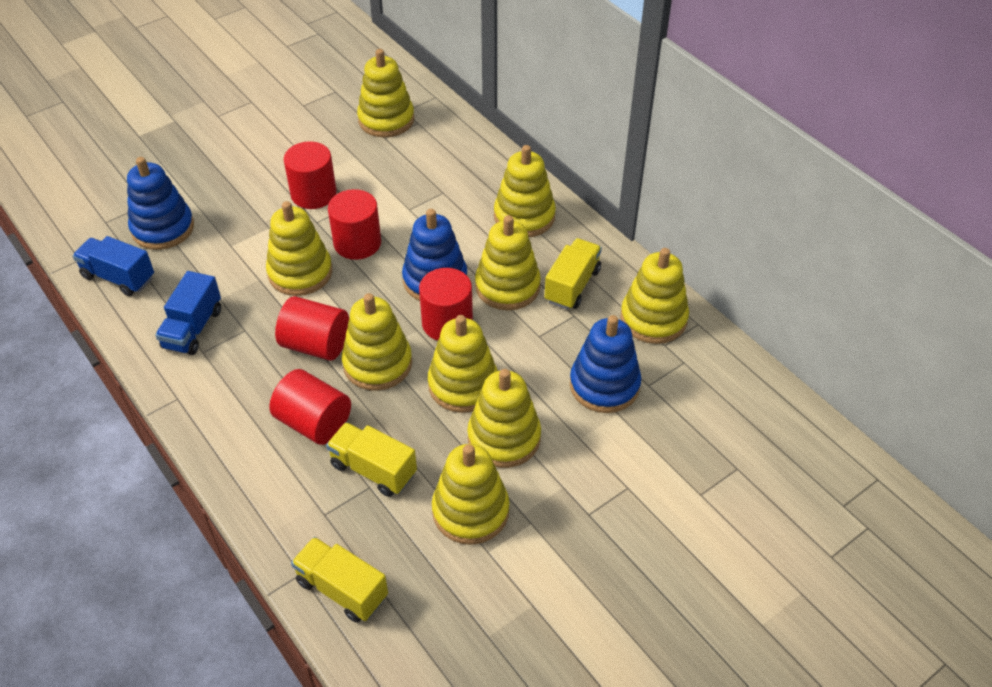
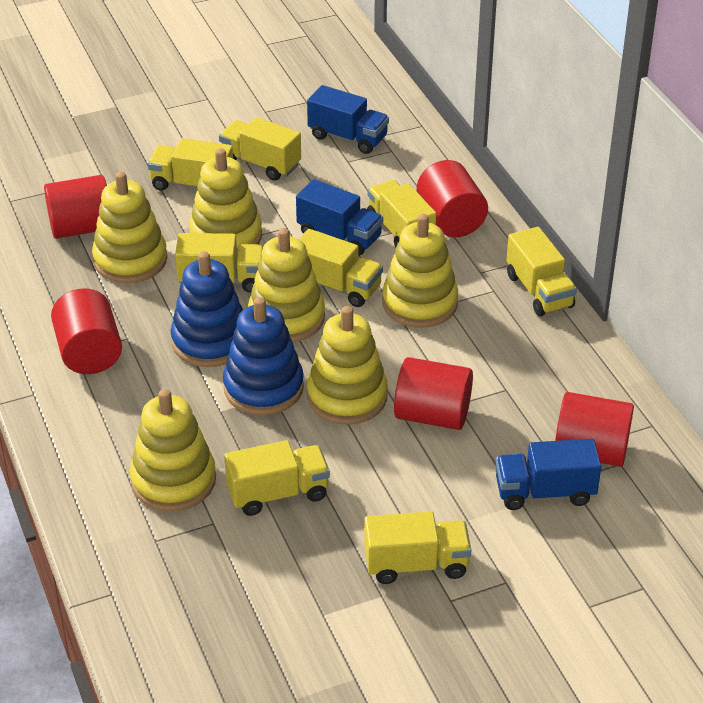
blue stacking toy: [127,157,194,250] [402,209,467,301] [570,315,641,413] = 3 -> [170,251,243,367] [223,297,304,415] = 2
blue truck: [73,236,154,296] [155,271,221,355] = 2 -> [296,179,383,256] [307,85,389,154] [496,439,601,510] = 3
yellow stacking toy: [266,201,332,296] [342,293,412,391] [357,49,414,138] [428,315,498,413] [432,444,510,545] [467,369,541,468] [475,215,541,310] [494,145,556,237] [620,248,689,344] = 9 -> [92,172,167,283] [130,389,216,511] [189,148,262,257] [248,228,325,342] [307,306,388,424] [382,214,458,328] = 6
yellow truck: [291,537,388,623] [326,422,417,497] [545,238,602,310] = 3 -> [148,138,233,191] [175,233,263,293] [219,117,301,181] [224,440,330,516] [299,229,383,307] [364,511,471,584] [367,180,436,248] [506,227,577,316] = 8

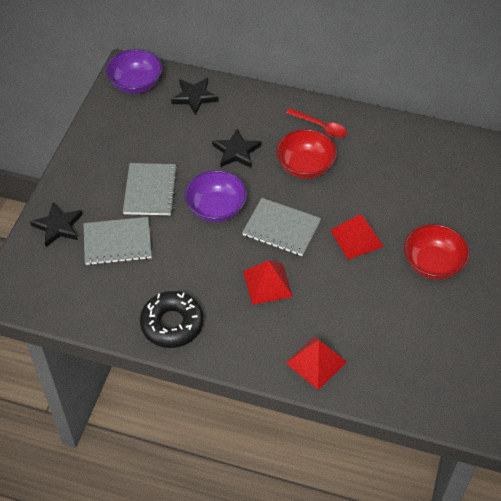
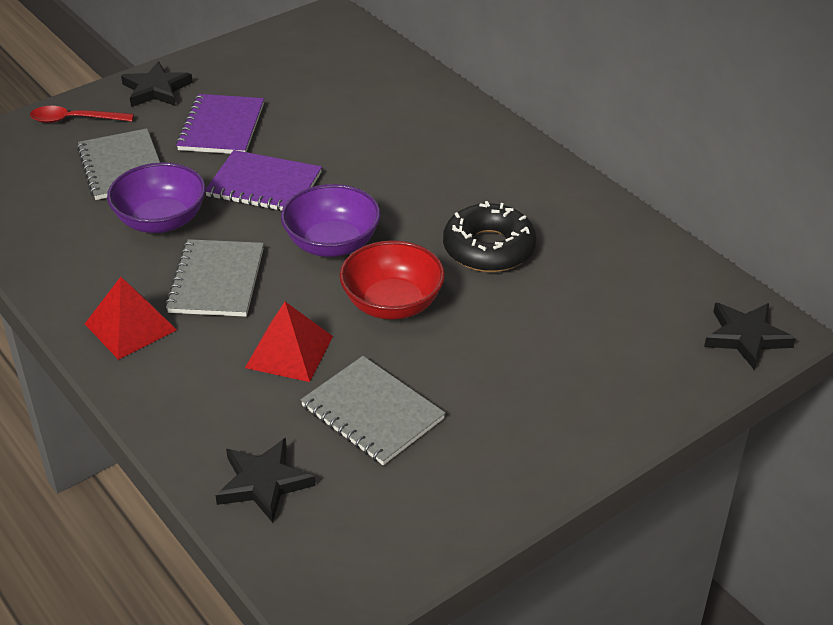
purple notebook: none = 0 -> [176,94,264,154] [206,150,322,211] = 2
red bowl: [276,129,337,179] [404,224,470,280] = 2 -> [340,240,445,320] = 1
red pyramid: [243,260,293,305] [286,336,347,390] [330,214,384,260] = 3 -> [85,277,177,360] [245,302,333,382] = 2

####################

* _Work to be completed_
Print the listing exactly. No pictures belong in the copy.

* _Answer box_
blue stacking toy: [127,157,194,250] [402,209,467,301] [570,315,641,413] = 3 -> [170,251,243,367] [223,297,304,415] = 2
blue truck: [73,236,154,296] [155,271,221,355] = 2 -> [296,179,383,256] [307,85,389,154] [496,439,601,510] = 3
yellow stacking toy: [266,201,332,296] [342,293,412,391] [357,49,414,138] [428,315,498,413] [432,444,510,545] [467,369,541,468] [475,215,541,310] [494,145,556,237] [620,248,689,344] = 9 -> [92,172,167,283] [130,389,216,511] [189,148,262,257] [248,228,325,342] [307,306,388,424] [382,214,458,328] = 6
yellow truck: [291,537,388,623] [326,422,417,497] [545,238,602,310] = 3 -> [148,138,233,191] [175,233,263,293] [219,117,301,181] [224,440,330,516] [299,229,383,307] [364,511,471,584] [367,180,436,248] [506,227,577,316] = 8

purple notebook: none = 0 -> [176,94,264,154] [206,150,322,211] = 2
red bowl: [276,129,337,179] [404,224,470,280] = 2 -> [340,240,445,320] = 1
red pyramid: [243,260,293,305] [286,336,347,390] [330,214,384,260] = 3 -> [85,277,177,360] [245,302,333,382] = 2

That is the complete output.